YOUR INSTRUCTIONS: Check each line of the records below and collect those that include the word "blue".

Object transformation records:
......

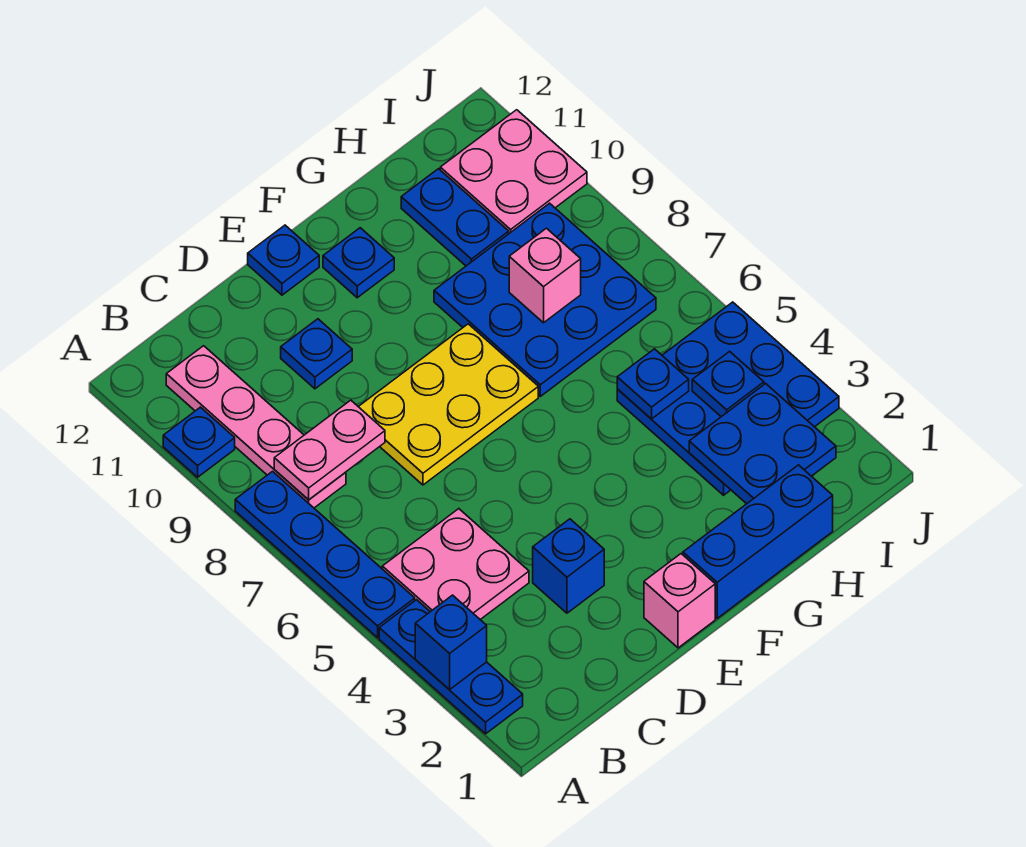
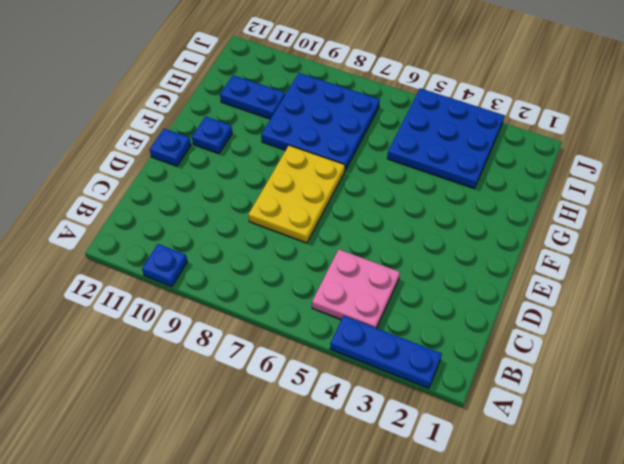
none -> blue plate A5:A8 level 1
none -> pink plate B8:B11 level 1
none -> blue brick D3 level 1

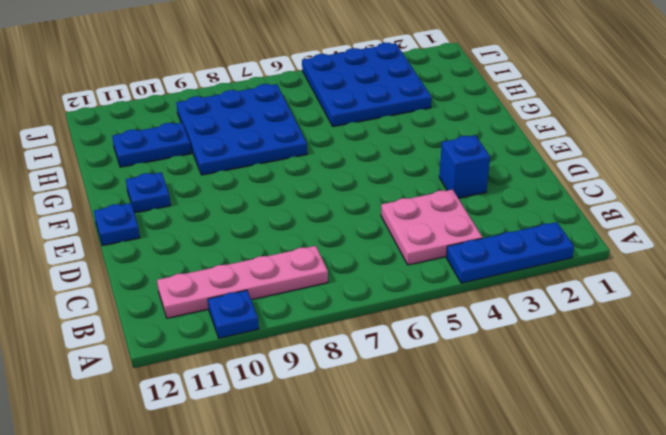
none -> blue plate A5:A8 level 1
none -> yellow plate D7:F8 level 1
none -> blue plate D10 level 1

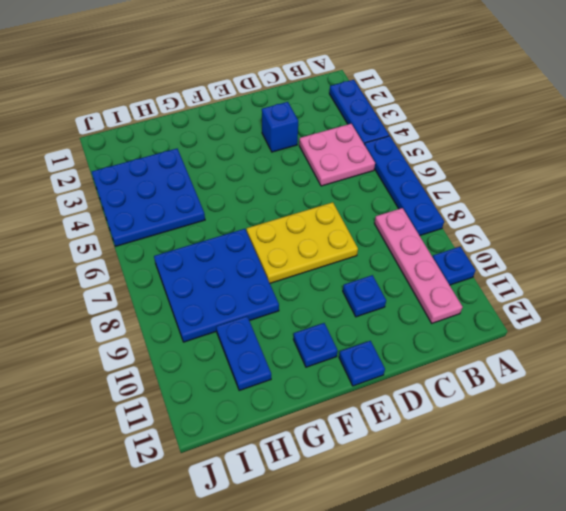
none -> pink brick E1 level 1
none -> blue brick F1:H1 level 1
none -> pink plate I10:J11 level 1

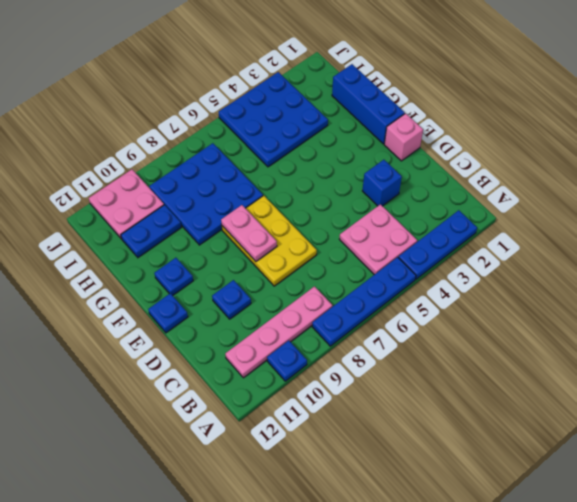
pink plate E8:F8 level 2 -> pink plate B8:C8 level 2
none -> blue brick A3 level 2
none -> blue plate H2:I3 level 2
none -> blue plate H5 level 2

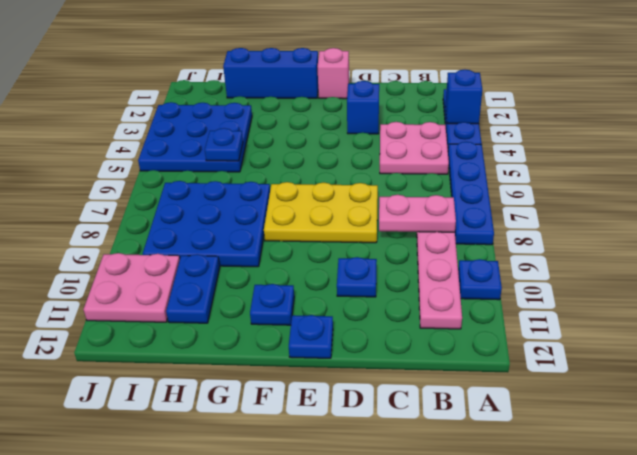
none -> blue plate H2:I3 level 2
none -> pink brick H8 level 2
none -> blue plate I4 level 2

......

EXERCISE SOLUTION:
none -> blue plate A5:A8 level 1
none -> blue brick D3 level 1
none -> blue plate A5:A8 level 1
none -> blue plate D10 level 1
none -> blue brick F1:H1 level 1
none -> blue brick A3 level 2
none -> blue plate H2:I3 level 2
none -> blue plate H5 level 2
none -> blue plate H2:I3 level 2
none -> blue plate I4 level 2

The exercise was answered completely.